[Dataset entries]
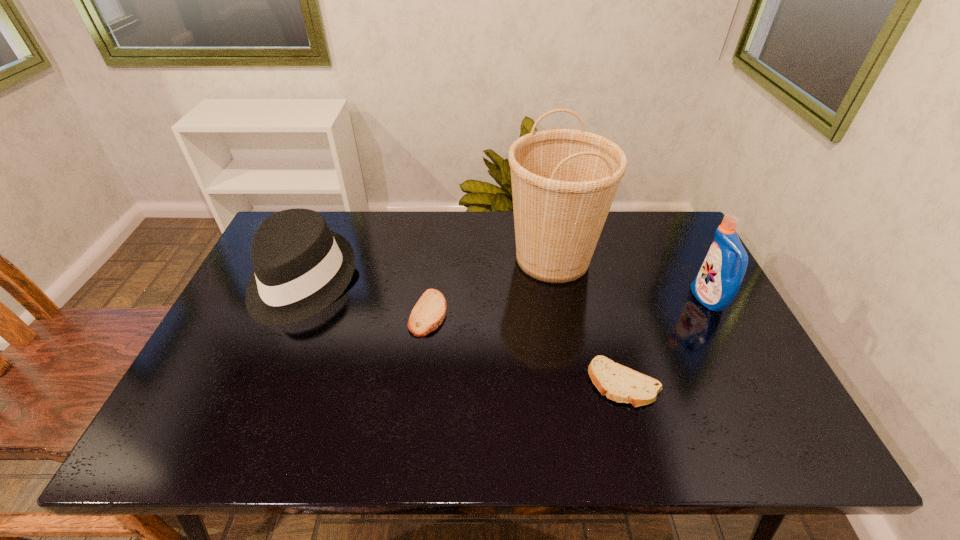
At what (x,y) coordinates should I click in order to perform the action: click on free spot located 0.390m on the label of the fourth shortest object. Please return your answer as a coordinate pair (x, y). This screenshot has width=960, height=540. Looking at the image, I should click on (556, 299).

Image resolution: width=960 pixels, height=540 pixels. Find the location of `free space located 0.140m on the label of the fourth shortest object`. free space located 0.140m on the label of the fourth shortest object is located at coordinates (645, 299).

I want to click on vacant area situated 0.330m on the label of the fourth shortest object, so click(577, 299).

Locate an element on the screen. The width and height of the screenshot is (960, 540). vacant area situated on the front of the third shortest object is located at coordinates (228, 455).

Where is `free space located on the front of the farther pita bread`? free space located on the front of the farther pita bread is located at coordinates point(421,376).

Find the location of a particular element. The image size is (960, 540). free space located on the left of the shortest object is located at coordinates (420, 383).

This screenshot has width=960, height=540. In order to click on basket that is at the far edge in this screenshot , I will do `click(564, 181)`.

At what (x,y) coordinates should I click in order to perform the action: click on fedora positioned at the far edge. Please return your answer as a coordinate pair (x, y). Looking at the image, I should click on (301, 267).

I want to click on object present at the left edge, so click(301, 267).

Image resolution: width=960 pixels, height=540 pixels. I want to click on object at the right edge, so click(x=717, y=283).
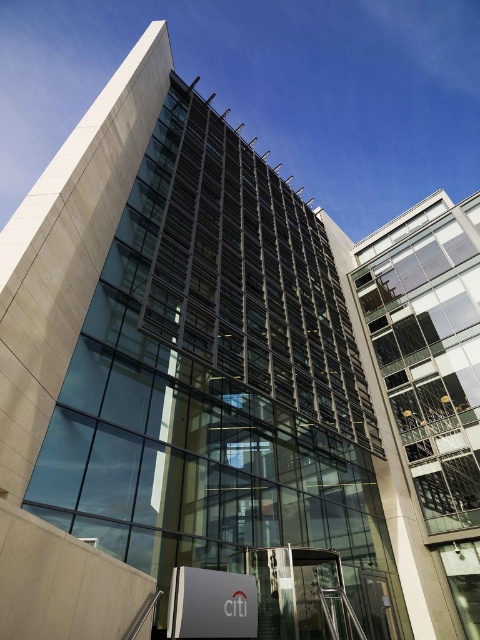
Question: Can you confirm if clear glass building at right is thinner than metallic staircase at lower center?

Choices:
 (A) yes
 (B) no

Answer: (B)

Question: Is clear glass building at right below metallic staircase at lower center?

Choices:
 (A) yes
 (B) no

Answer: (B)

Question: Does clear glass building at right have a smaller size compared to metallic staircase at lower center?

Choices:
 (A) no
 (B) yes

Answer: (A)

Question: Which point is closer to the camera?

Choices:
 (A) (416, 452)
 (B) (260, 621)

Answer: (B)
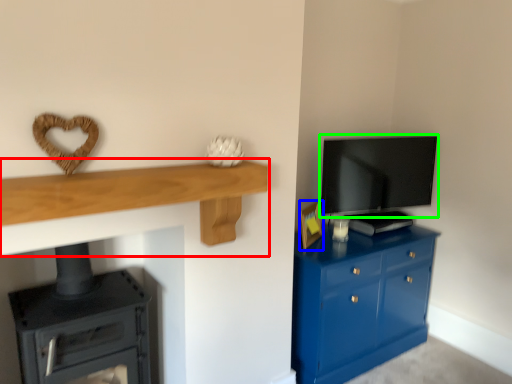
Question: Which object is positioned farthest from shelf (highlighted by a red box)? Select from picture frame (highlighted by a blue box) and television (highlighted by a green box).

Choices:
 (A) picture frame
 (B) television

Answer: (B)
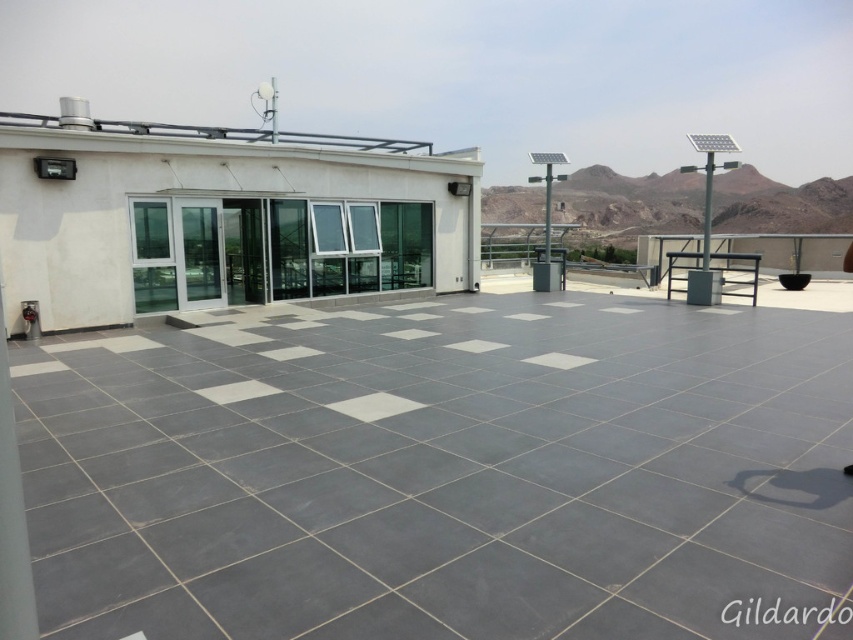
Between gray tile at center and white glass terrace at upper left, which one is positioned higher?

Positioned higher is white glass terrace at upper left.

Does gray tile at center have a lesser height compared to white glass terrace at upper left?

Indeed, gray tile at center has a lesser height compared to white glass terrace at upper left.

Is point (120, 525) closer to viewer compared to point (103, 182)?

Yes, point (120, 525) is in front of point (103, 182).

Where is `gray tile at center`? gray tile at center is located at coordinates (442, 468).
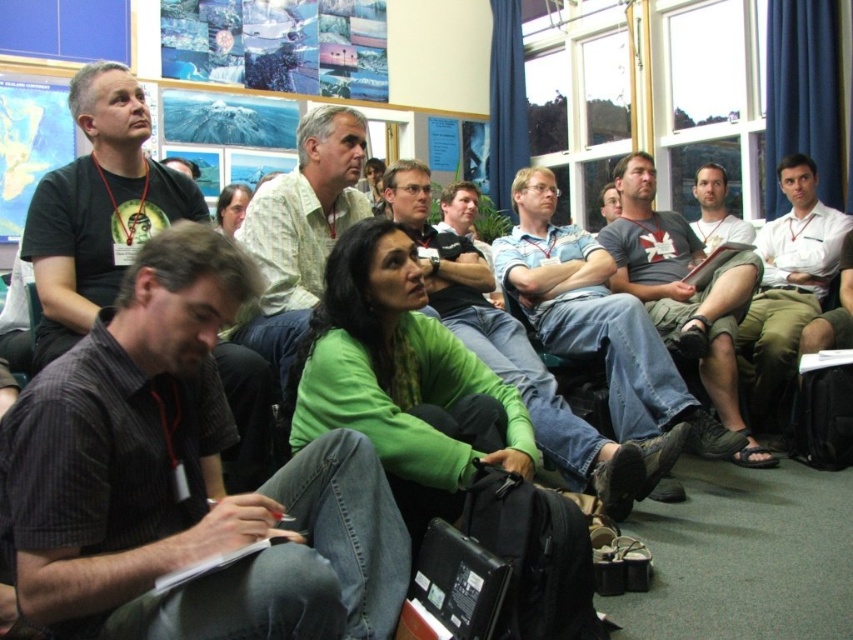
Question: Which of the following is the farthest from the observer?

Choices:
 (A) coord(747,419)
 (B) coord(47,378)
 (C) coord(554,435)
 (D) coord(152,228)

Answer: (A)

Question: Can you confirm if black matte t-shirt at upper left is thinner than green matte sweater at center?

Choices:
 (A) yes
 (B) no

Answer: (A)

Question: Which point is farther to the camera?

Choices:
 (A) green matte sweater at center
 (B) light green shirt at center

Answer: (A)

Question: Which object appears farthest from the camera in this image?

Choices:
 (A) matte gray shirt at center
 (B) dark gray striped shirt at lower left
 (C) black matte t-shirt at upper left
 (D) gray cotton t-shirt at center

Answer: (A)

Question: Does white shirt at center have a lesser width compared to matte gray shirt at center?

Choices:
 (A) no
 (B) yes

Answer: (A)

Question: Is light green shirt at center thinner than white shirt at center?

Try it
Recast the entries above as a Markdown table with the columns Row and Line, one row per line and no blank lines. Omit the pictures.

Result of this exercise
| Row | Line |
|---|---|
| 1 | At what (x,y) coordinates should I click in order to perform the action: click on free spot located 0.390m on the label of the fourth shortest object. Please return your answer as a coordinate pair (x, y). This screenshot has width=960, height=540. Looking at the image, I should click on (556, 299). |
| 2 | Image resolution: width=960 pixels, height=540 pixels. Find the location of `free space located 0.140m on the label of the fourth shortest object`. free space located 0.140m on the label of the fourth shortest object is located at coordinates (645, 299). |
| 3 | I want to click on vacant area situated 0.330m on the label of the fourth shortest object, so click(577, 299). |
| 4 | Locate an element on the screen. The width and height of the screenshot is (960, 540). vacant area situated on the front of the third shortest object is located at coordinates (228, 455). |
| 5 | Where is `free space located on the front of the farther pita bread`? free space located on the front of the farther pita bread is located at coordinates point(421,376). |
| 6 | Find the location of a particular element. The image size is (960, 540). free space located on the left of the shortest object is located at coordinates (420, 383). |
| 7 | This screenshot has width=960, height=540. In order to click on basket that is at the far edge in this screenshot , I will do `click(564, 181)`. |
| 8 | At what (x,y) coordinates should I click in order to perform the action: click on fedora positioned at the far edge. Please return your answer as a coordinate pair (x, y). Looking at the image, I should click on (301, 267). |
| 9 | I want to click on object present at the left edge, so click(301, 267). |
| 10 | Image resolution: width=960 pixels, height=540 pixels. I want to click on object at the right edge, so click(x=717, y=283). |
| 11 | Question: Can you confirm if clear glass building at right is thinner than metallic staircase at lower center? |
| 12 | Choices: |
| 13 |  (A) yes |
| 14 |  (B) no |
| 15 | Answer: (B) |
| 16 | Question: Is clear glass building at right below metallic staircase at lower center? |
| 17 | Choices: |
| 18 |  (A) yes |
| 19 |  (B) no |
| 20 | Answer: (B) |
| 21 | Question: Does clear glass building at right have a smaller size compared to metallic staircase at lower center? |
| 22 | Choices: |
| 23 |  (A) no |
| 24 |  (B) yes |
| 25 | Answer: (A) |
| 26 | Question: Which point is closer to the camera? |
| 27 | Choices: |
| 28 |  (A) (416, 452) |
| 29 |  (B) (260, 621) |
| 30 | Answer: (B) |
| 31 | Question: Which object is positioned farthest from shelf (highlighted by a red box)? Select from picture frame (highlighted by a blue box) and television (highlighted by a green box). |
| 32 | Choices: |
| 33 |  (A) picture frame |
| 34 |  (B) television |
| 35 | Answer: (B) |
| 36 | Between gray tile at center and white glass terrace at upper left, which one is positioned higher? |
| 37 | Positioned higher is white glass terrace at upper left. |
| 38 | Does gray tile at center have a lesser height compared to white glass terrace at upper left? |
| 39 | Indeed, gray tile at center has a lesser height compared to white glass terrace at upper left. |
| 40 | Is point (120, 525) closer to viewer compared to point (103, 182)? |
| 41 | Yes, point (120, 525) is in front of point (103, 182). |
| 42 | Where is `gray tile at center`? gray tile at center is located at coordinates (442, 468). |
| 43 | Question: Which of the following is the farthest from the observer? |
| 44 | Choices: |
| 45 |  (A) coord(747,419) |
| 46 |  (B) coord(47,378) |
| 47 |  (C) coord(554,435) |
| 48 |  (D) coord(152,228) |
| 49 | Answer: (A) |
| 50 | Question: Can you confirm if black matte t-shirt at upper left is thinner than green matte sweater at center? |
| 51 | Choices: |
| 52 |  (A) yes |
| 53 |  (B) no |
| 54 | Answer: (A) |
| 55 | Question: Which point is farther to the camera? |
| 56 | Choices: |
| 57 |  (A) green matte sweater at center |
| 58 |  (B) light green shirt at center |
| 59 | Answer: (A) |
| 60 | Question: Which object appears farthest from the camera in this image? |
| 61 | Choices: |
| 62 |  (A) matte gray shirt at center |
| 63 |  (B) dark gray striped shirt at lower left |
| 64 |  (C) black matte t-shirt at upper left |
| 65 |  (D) gray cotton t-shirt at center |
| 66 | Answer: (A) |
| 67 | Question: Does white shirt at center have a lesser width compared to matte gray shirt at center? |
| 68 | Choices: |
| 69 |  (A) no |
| 70 |  (B) yes |
| 71 | Answer: (A) |
| 72 | Question: Is light green shirt at center thinner than white shirt at center? |